**WHAT YOU WILL DO**
Wherever a line of the records contains "secondary", copy that line.

**RECORD SET**
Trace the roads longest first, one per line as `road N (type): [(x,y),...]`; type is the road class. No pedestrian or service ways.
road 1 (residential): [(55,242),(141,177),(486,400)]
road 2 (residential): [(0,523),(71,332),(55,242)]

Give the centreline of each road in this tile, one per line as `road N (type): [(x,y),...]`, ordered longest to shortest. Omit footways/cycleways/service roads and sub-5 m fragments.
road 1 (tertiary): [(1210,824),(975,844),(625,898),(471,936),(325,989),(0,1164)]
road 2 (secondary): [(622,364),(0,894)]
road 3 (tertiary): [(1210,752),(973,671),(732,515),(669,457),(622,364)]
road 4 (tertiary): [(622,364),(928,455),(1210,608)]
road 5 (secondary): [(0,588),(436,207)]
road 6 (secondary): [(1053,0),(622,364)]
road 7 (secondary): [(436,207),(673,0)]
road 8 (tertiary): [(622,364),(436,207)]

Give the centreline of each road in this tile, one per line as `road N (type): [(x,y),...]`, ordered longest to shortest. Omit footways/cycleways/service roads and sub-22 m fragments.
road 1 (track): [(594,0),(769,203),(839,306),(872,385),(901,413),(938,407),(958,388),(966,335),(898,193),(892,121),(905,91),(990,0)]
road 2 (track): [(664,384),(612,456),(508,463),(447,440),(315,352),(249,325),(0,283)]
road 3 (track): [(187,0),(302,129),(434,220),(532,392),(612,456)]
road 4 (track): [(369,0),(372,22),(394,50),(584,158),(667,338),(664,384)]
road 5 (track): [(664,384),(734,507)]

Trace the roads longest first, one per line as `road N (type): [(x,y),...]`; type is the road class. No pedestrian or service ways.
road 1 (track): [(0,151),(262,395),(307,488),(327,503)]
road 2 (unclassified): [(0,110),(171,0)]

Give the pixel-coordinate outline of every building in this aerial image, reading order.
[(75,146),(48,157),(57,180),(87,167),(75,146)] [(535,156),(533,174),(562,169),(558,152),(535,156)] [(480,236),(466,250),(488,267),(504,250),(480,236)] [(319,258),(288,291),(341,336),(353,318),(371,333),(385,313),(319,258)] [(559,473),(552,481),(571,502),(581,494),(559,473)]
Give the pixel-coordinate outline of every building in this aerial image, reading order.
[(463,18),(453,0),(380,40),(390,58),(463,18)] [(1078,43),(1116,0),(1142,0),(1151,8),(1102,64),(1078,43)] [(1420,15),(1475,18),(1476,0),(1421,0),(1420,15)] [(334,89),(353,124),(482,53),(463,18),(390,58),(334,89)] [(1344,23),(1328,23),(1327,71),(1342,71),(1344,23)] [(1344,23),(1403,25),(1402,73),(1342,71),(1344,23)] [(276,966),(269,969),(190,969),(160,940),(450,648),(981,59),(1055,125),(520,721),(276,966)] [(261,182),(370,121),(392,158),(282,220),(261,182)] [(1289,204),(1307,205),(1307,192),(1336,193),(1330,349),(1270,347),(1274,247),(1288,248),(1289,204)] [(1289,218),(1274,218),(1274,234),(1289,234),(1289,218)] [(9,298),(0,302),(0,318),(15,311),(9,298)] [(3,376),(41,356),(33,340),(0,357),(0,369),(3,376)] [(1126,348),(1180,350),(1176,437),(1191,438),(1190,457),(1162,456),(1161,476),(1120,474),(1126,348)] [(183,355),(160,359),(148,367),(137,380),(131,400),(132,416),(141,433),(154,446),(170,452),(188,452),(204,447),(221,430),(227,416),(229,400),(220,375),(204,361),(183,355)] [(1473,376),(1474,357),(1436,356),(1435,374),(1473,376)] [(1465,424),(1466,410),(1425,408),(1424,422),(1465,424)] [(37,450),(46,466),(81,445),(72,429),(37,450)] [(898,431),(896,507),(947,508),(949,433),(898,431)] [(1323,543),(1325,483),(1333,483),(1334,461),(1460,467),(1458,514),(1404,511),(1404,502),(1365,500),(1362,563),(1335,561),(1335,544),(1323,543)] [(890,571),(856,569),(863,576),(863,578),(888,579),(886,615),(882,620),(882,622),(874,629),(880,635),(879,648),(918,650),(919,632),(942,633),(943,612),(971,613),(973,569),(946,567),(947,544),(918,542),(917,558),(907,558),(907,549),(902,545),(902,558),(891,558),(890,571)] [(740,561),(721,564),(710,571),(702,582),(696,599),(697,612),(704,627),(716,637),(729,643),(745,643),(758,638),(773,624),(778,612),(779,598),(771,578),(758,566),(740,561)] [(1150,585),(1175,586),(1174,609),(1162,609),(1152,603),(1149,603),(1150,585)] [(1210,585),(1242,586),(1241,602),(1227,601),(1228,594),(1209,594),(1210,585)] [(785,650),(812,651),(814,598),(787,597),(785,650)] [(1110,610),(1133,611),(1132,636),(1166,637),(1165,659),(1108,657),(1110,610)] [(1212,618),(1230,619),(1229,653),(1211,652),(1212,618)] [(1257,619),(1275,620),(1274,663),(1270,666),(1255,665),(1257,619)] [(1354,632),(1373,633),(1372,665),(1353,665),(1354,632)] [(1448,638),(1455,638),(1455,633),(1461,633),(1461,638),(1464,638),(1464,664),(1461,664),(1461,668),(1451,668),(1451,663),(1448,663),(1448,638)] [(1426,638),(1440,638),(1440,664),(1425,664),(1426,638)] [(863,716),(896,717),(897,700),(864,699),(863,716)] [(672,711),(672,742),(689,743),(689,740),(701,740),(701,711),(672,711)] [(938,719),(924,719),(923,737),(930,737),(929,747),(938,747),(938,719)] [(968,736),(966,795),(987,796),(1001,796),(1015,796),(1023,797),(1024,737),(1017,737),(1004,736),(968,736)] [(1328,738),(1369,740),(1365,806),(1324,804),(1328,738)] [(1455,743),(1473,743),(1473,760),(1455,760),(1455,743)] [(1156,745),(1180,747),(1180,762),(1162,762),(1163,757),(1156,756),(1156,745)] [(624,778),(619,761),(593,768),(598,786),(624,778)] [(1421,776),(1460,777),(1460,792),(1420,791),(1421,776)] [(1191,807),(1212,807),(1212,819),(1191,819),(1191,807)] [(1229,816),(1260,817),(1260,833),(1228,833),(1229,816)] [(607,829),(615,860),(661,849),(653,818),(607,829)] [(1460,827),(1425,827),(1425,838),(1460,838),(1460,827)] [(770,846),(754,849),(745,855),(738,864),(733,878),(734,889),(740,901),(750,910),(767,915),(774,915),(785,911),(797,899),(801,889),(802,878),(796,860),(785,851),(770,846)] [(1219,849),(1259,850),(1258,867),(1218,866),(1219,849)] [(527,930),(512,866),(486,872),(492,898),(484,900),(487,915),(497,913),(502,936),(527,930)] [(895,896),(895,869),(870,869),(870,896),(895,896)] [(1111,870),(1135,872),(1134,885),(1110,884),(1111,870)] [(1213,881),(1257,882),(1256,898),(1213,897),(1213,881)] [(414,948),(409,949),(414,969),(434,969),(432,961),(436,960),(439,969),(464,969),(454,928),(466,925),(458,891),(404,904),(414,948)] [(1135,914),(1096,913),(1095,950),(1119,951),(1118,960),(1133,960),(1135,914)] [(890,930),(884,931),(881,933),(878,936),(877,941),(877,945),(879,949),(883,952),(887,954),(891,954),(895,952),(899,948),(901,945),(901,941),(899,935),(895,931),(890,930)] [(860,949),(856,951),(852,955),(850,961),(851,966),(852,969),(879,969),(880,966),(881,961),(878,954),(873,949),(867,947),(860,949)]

**OUTPUT**
road 2 (secondary): [(622,364),(0,894)]
road 5 (secondary): [(0,588),(436,207)]
road 6 (secondary): [(1053,0),(622,364)]
road 7 (secondary): [(436,207),(673,0)]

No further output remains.